About this exercise - Below is a listing; retype exactly the lines between the one containing "yellow plate G9:H10" and the one containing "brown brick H2:H3", inclusive, minus the pictures.

Supplied material -
- - - -

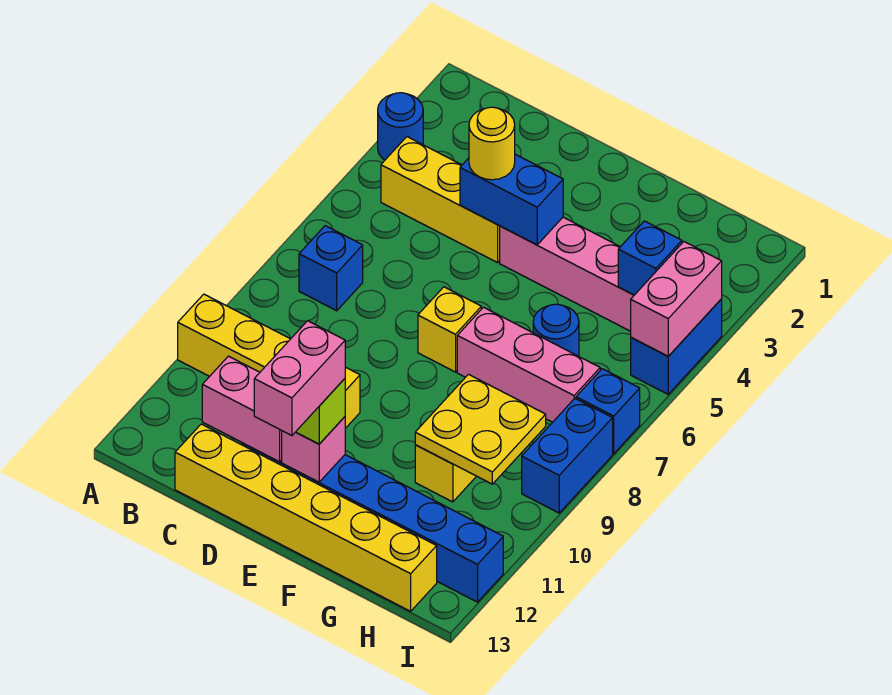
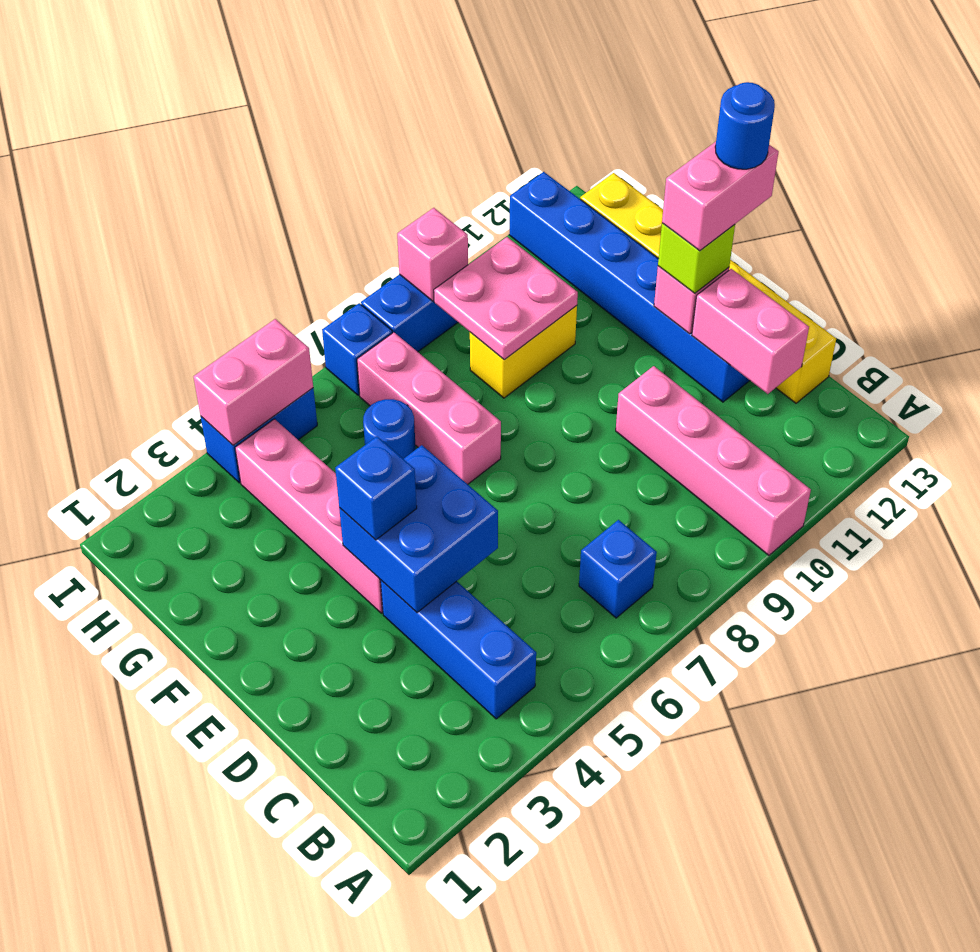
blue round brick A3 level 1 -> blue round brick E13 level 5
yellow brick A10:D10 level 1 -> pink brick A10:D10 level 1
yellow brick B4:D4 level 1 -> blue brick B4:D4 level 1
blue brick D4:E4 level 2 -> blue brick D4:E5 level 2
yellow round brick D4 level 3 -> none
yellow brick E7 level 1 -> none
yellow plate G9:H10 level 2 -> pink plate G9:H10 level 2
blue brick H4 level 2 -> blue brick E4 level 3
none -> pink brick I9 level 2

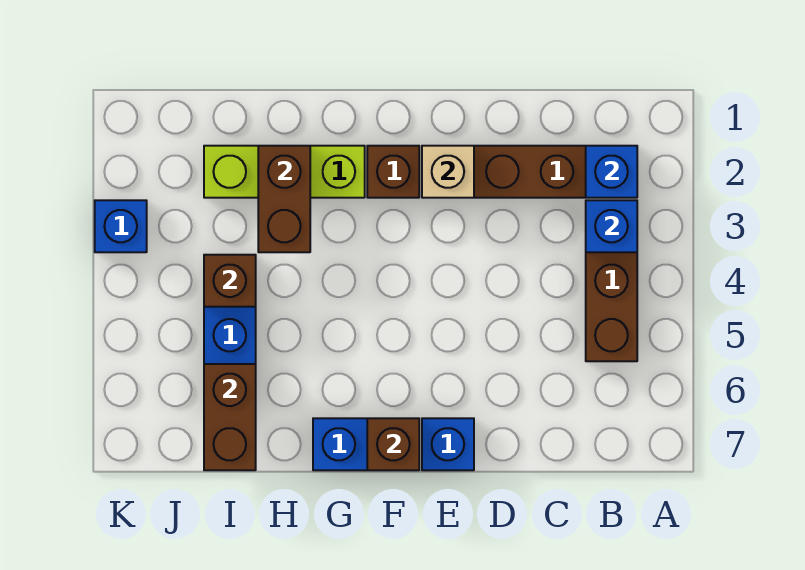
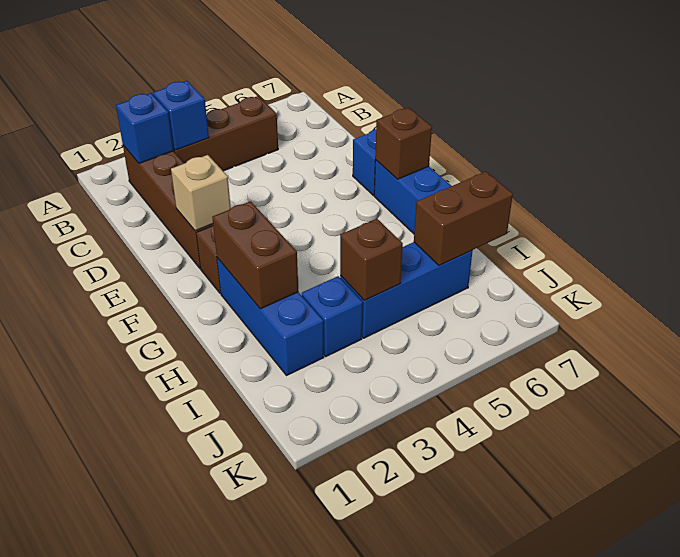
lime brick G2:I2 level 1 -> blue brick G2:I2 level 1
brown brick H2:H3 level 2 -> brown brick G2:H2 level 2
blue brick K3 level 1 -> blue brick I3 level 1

- - - -

Result -
yellow plate G9:H10 level 2 -> pink plate G9:H10 level 2
blue brick H4 level 2 -> blue brick E4 level 3
none -> pink brick I9 level 2

lime brick G2:I2 level 1 -> blue brick G2:I2 level 1
brown brick H2:H3 level 2 -> brown brick G2:H2 level 2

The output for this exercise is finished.